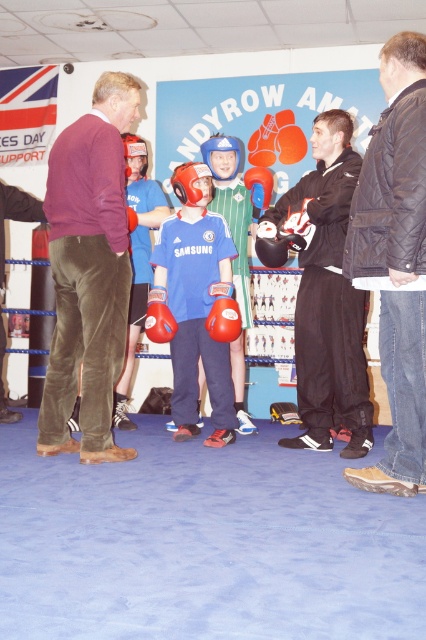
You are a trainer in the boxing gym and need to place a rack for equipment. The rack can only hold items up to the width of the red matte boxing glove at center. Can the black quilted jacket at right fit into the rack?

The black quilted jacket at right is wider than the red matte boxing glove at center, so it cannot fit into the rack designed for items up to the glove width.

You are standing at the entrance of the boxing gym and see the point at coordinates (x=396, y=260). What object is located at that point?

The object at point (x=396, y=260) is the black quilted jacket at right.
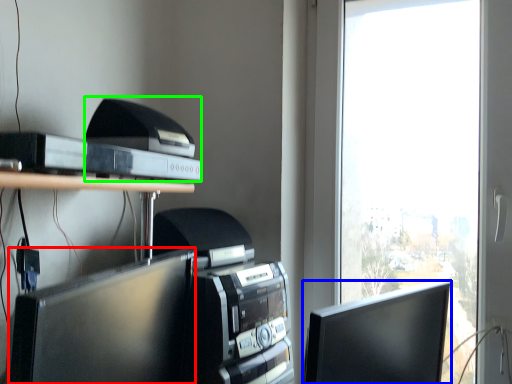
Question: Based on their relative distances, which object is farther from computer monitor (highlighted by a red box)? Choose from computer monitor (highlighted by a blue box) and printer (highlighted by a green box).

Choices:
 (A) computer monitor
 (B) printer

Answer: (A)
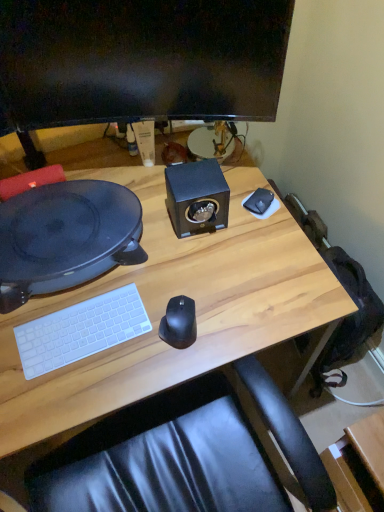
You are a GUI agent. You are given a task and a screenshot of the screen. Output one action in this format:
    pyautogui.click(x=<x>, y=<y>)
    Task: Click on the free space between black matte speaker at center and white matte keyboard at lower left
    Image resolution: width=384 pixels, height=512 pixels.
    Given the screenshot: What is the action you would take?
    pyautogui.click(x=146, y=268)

===

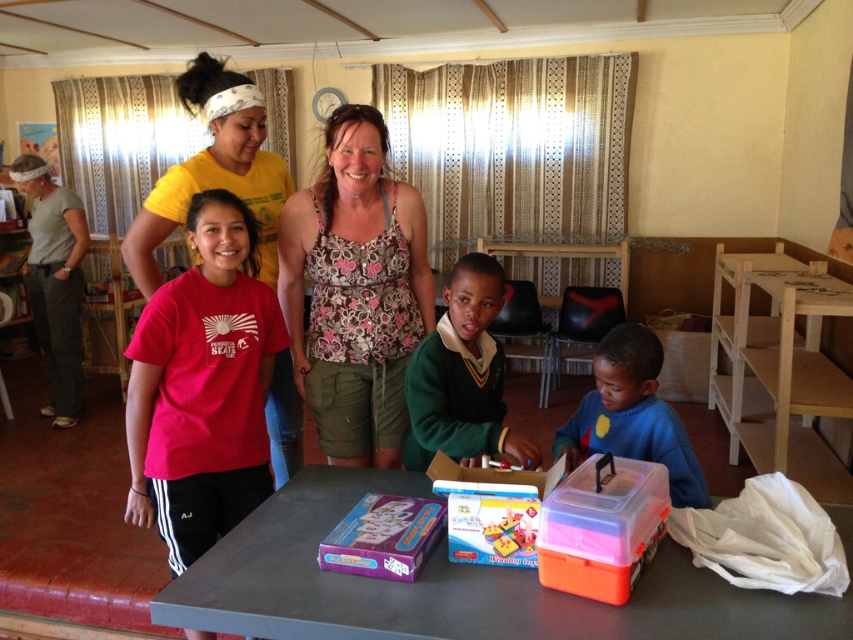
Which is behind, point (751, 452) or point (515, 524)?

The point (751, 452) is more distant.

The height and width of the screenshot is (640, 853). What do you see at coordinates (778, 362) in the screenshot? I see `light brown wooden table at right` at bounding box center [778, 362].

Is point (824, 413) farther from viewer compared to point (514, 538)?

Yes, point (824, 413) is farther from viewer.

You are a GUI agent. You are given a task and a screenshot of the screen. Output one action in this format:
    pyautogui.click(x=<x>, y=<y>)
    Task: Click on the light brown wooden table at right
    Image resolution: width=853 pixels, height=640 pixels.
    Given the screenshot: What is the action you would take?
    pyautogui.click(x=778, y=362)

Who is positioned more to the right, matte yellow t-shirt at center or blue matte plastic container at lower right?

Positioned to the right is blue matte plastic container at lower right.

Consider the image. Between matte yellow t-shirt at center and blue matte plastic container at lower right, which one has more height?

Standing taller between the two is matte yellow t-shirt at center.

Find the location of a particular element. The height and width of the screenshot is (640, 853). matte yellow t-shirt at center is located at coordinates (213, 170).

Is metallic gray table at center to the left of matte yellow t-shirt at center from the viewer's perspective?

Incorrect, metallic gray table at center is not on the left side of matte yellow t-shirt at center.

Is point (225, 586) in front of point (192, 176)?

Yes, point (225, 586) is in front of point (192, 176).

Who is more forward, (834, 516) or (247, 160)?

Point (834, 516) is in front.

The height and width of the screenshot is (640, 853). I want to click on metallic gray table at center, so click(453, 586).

===

:: Task brief ::
Copy out the records word for word, from the line containing "Find the location" through the line containing "The height and width of the screenshot is (640, 853). I", including both of those lines.

:: Result below ::
Find the location of a particular element. The height and width of the screenshot is (640, 853). matte yellow t-shirt at center is located at coordinates (213, 170).

Is metallic gray table at center to the left of matte yellow t-shirt at center from the viewer's perspective?

Incorrect, metallic gray table at center is not on the left side of matte yellow t-shirt at center.

Is point (225, 586) in front of point (192, 176)?

Yes, point (225, 586) is in front of point (192, 176).

Who is more forward, (834, 516) or (247, 160)?

Point (834, 516) is in front.

The height and width of the screenshot is (640, 853). I want to click on metallic gray table at center, so click(453, 586).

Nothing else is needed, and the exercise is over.